• Exercise:
Below are entries with pictures in them. Output exactly the lines starting at the line with "none -> black slope B8:B9 level 1 top 9" and ending at the line with "brown brick C7:C8", both included, but not the pictures.

• Spatial reasoning data:
____
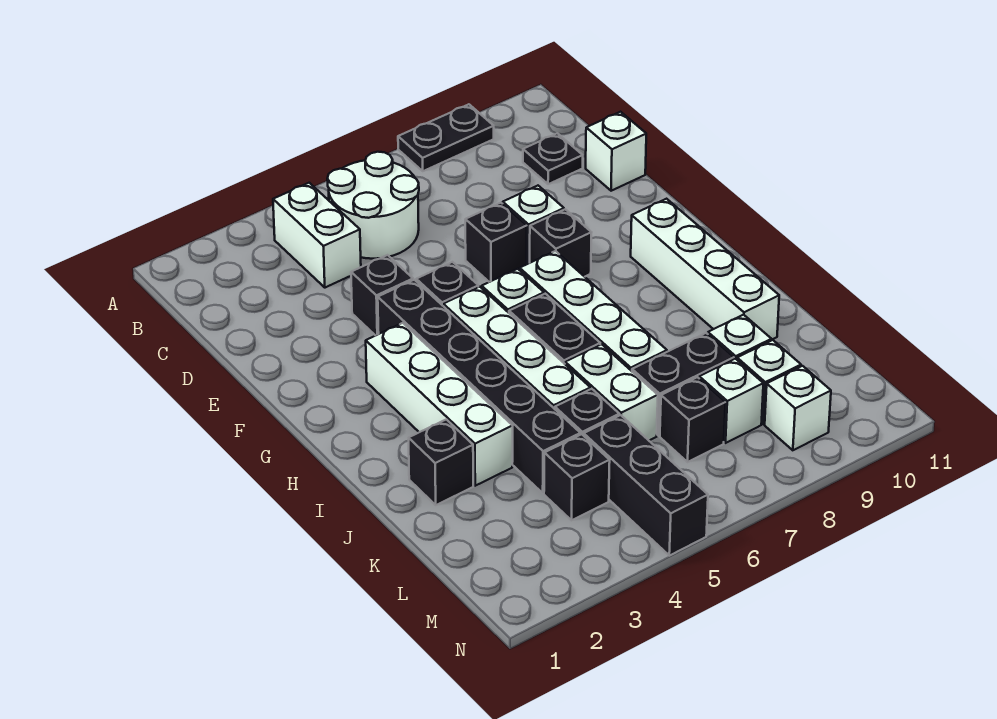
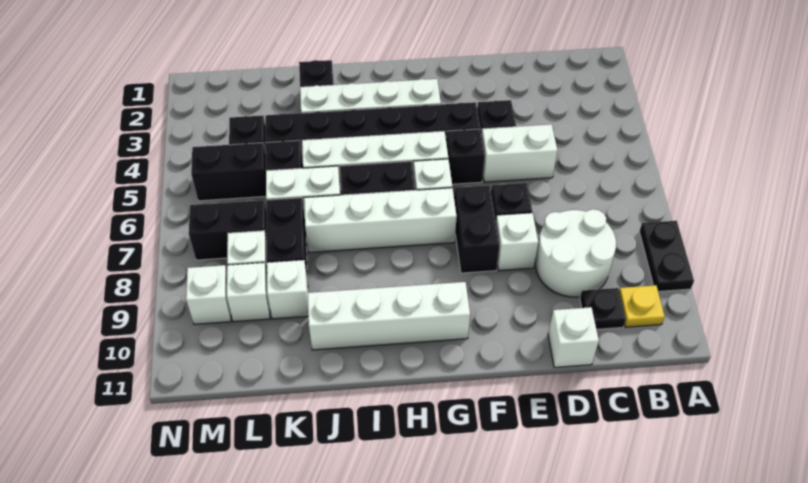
white brick B4:C4 level 1 -> white brick D5:E5 level 1
white round brick B5:C6 level 1 -> white round brick C8:D9 level 1
none -> yellow plate B10 level 1
black brick F8 level 1 -> black brick F7:F8 level 1
black brick L5:N5 level 1 -> black brick L5:M5 level 1
black brick L7 level 1 -> black brick L7:M7 level 1

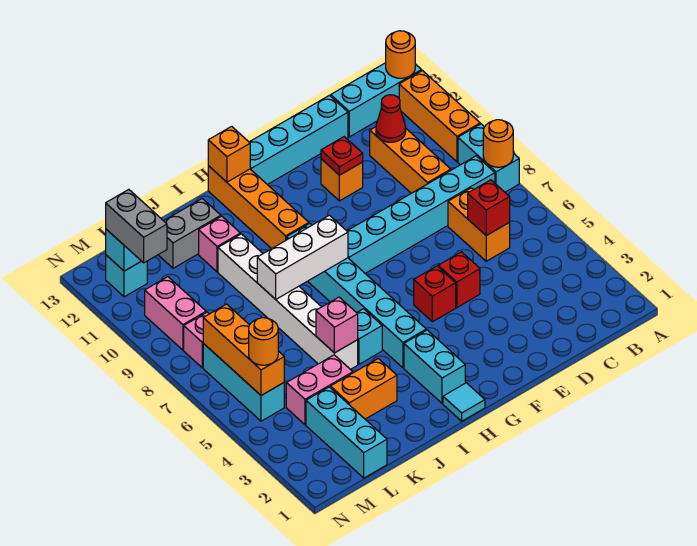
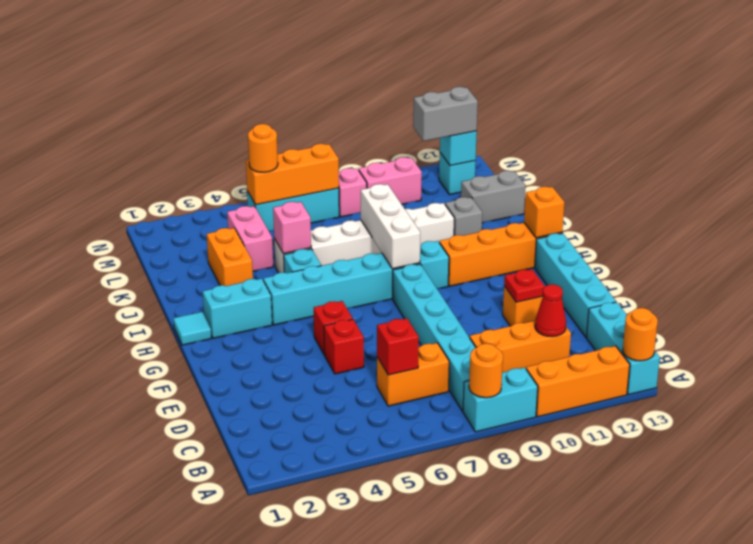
pink brick J11 level 1 -> grey brick J11 level 1
grey brick J12:K12 level 1 -> grey brick K12:K13 level 1
cyan brick L1:L3 level 1 -> none

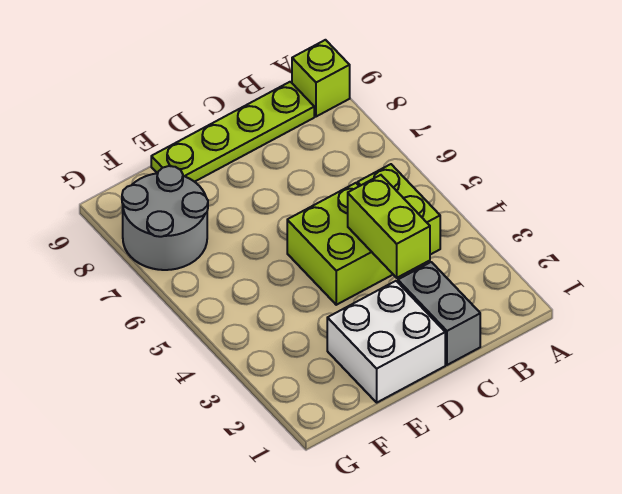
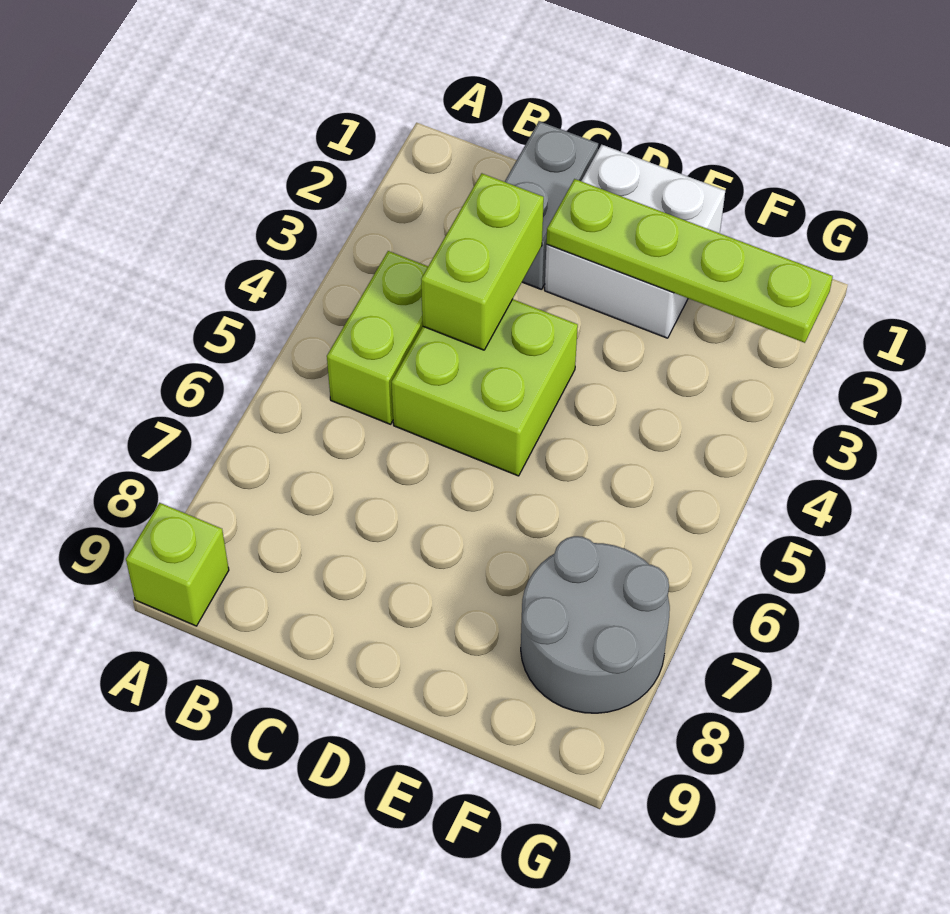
lime plate B9:E9 level 1 -> lime plate D2:G2 level 2

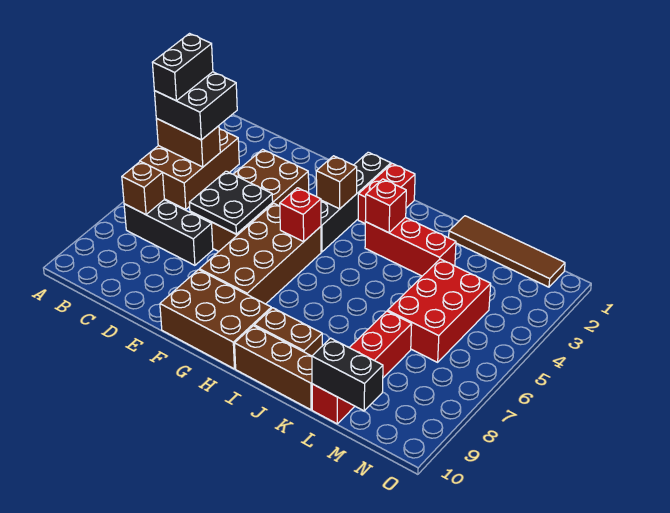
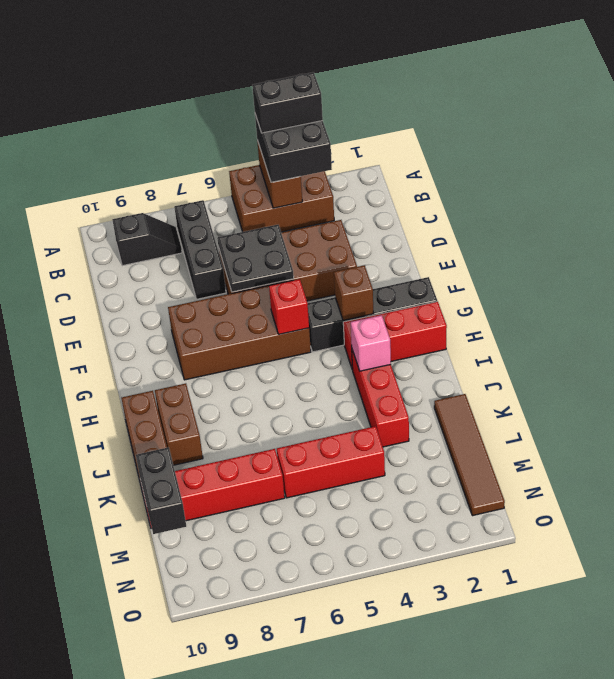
brown brick B7 level 2 -> none
none -> black slope B8:B9 level 1 top 9
brown brick F9:H10 level 1 -> none
red brick H1:H2 level 1 -> red brick H1:H3 level 1
red brick I3 level 2 -> pink brick I3 level 2
red brick L4:M6 level 1 -> red brick L4:L6 level 1

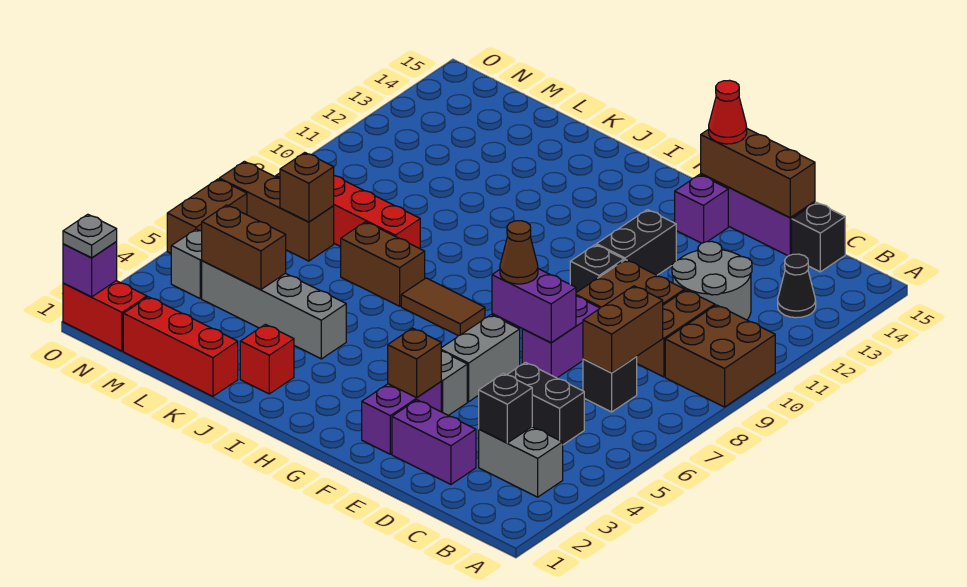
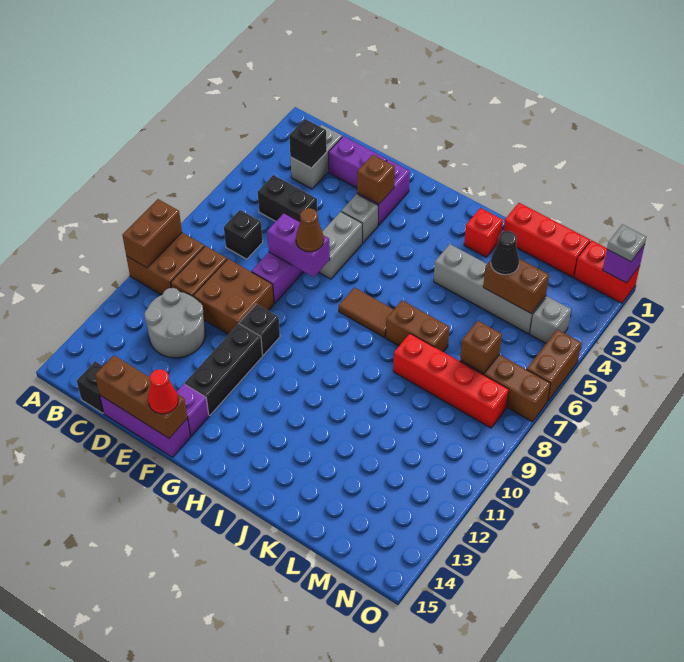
grey brick B3:C3 level 1 -> grey brick C2:C3 level 1
black cone B13 level 1 -> black cone L4 level 3
brown brick C7:C8 level 2 -> brown brick A9:A10 level 2
black brick F11:F12 level 1 -> black brick F11:F13 level 1

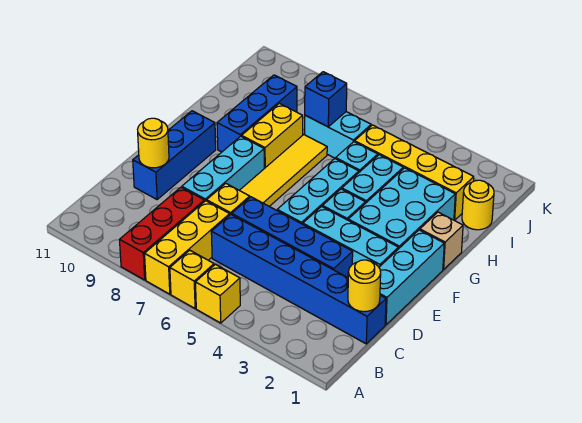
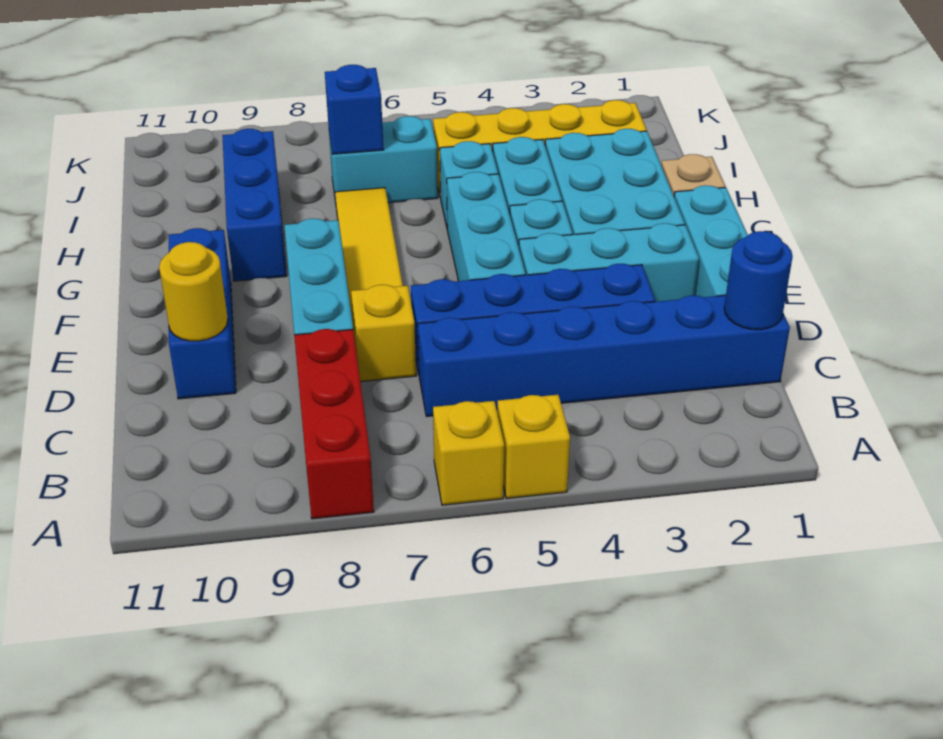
yellow brick A7:C7 level 1 -> none
yellow round brick C1 level 2 -> blue round brick C1 level 2
yellow brick G8:H8 level 1 -> none
yellow round brick I1 level 1 -> none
____
• Solution to this exercise:
none -> black slope B8:B9 level 1 top 9
brown brick F9:H10 level 1 -> none
red brick H1:H2 level 1 -> red brick H1:H3 level 1
red brick I3 level 2 -> pink brick I3 level 2
red brick L4:M6 level 1 -> red brick L4:L6 level 1

grey brick B3:C3 level 1 -> grey brick C2:C3 level 1
black cone B13 level 1 -> black cone L4 level 3
brown brick C7:C8 level 2 -> brown brick A9:A10 level 2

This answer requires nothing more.